## ACTIVITY
Please tell how many of the lines below contain "minus", using only a number.

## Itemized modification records
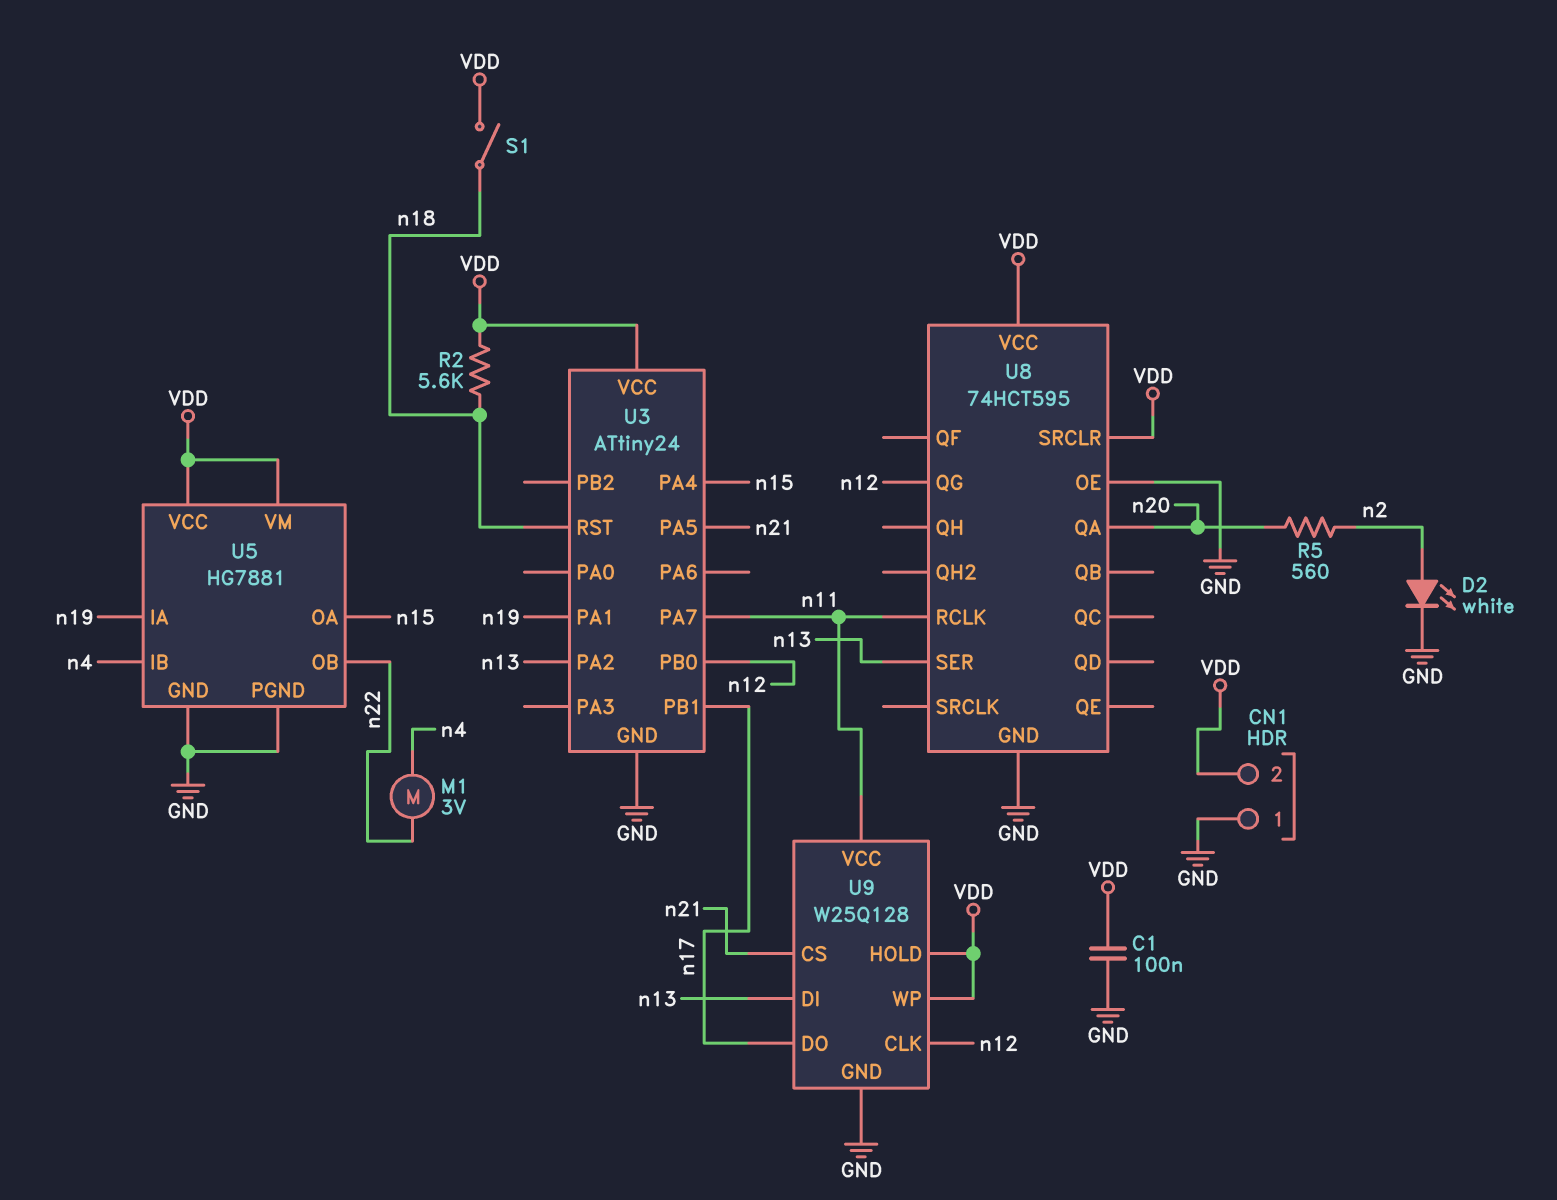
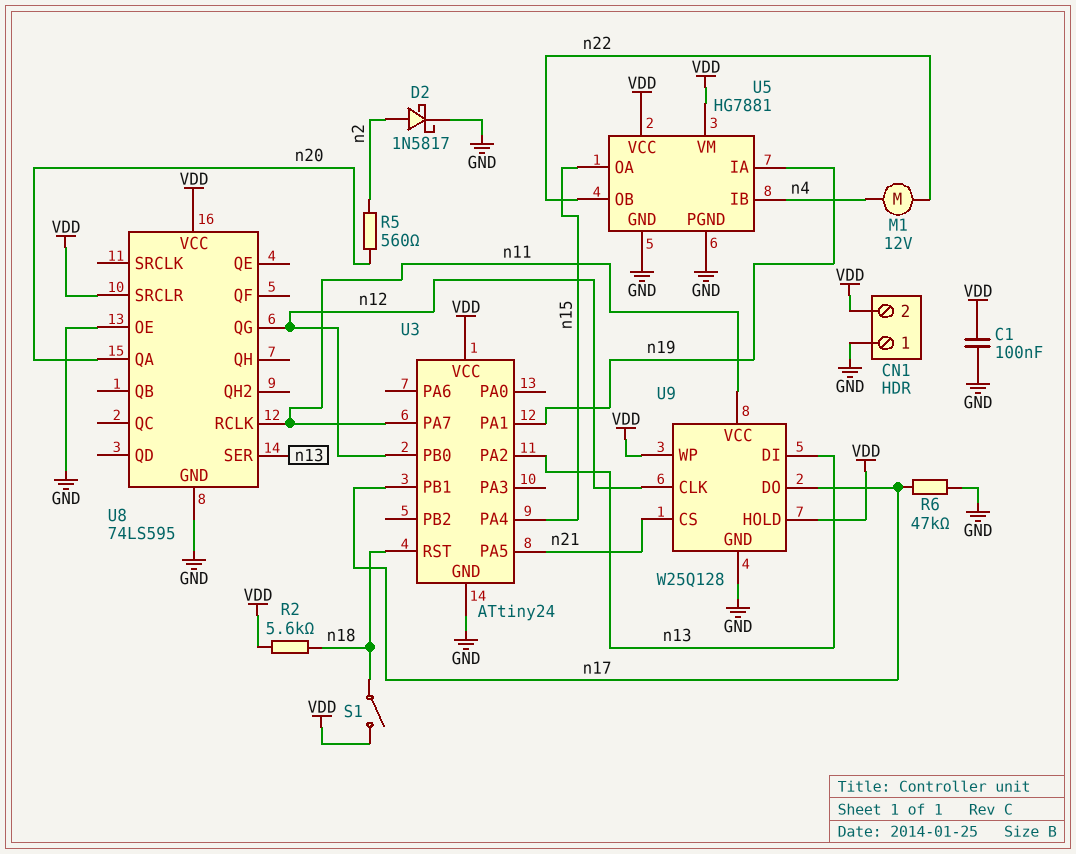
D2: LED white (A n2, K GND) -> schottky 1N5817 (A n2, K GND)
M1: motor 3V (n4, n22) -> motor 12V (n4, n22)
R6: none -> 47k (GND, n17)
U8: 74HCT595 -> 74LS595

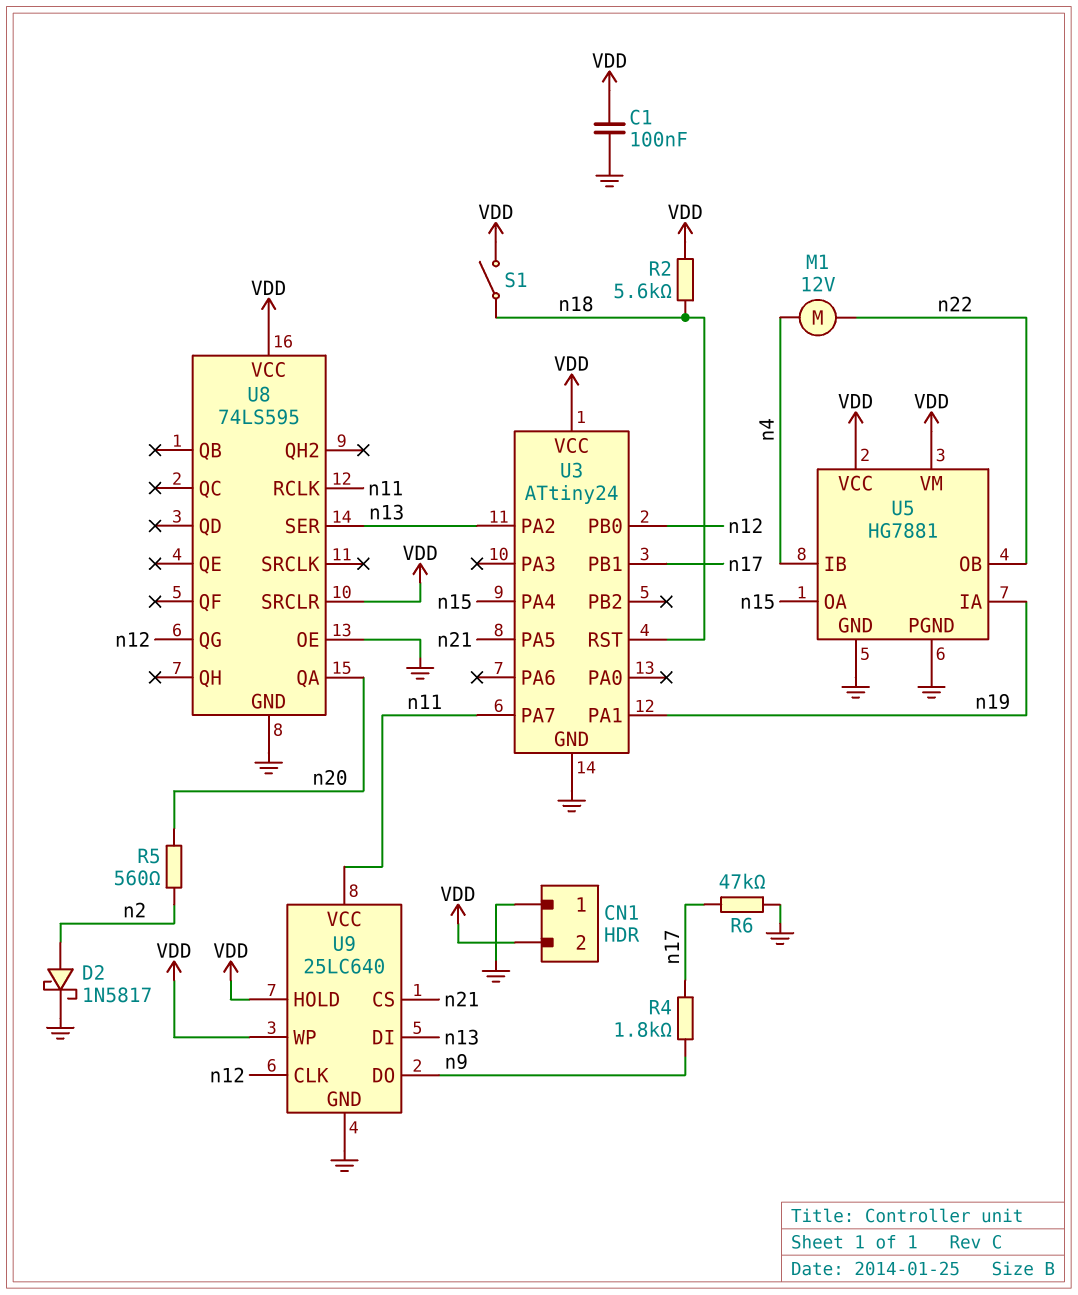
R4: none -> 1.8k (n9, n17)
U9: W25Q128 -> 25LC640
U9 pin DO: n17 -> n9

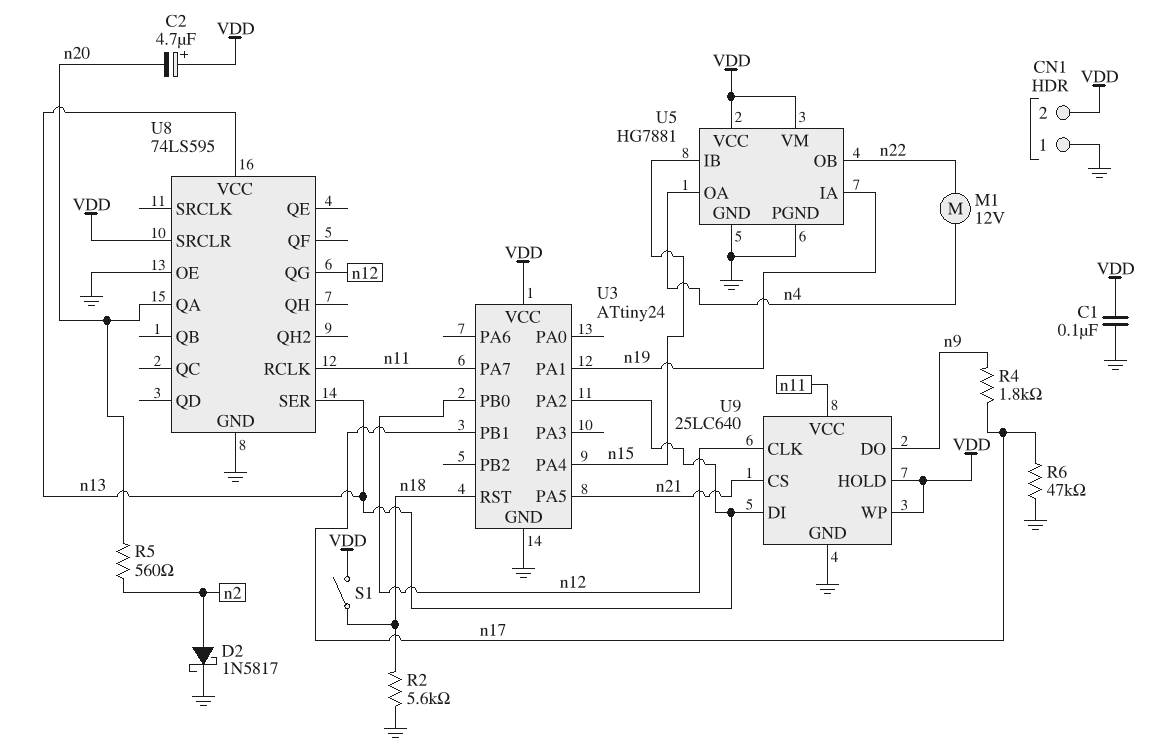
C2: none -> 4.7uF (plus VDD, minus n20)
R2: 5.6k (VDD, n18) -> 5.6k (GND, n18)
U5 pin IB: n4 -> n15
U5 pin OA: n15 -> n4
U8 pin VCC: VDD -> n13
...
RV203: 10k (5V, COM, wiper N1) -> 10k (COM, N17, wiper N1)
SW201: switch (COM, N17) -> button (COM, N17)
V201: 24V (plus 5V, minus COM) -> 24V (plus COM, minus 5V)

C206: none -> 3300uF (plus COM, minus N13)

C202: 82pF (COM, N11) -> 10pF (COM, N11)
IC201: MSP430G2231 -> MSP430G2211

## SOLUTION TO THIS TASK
3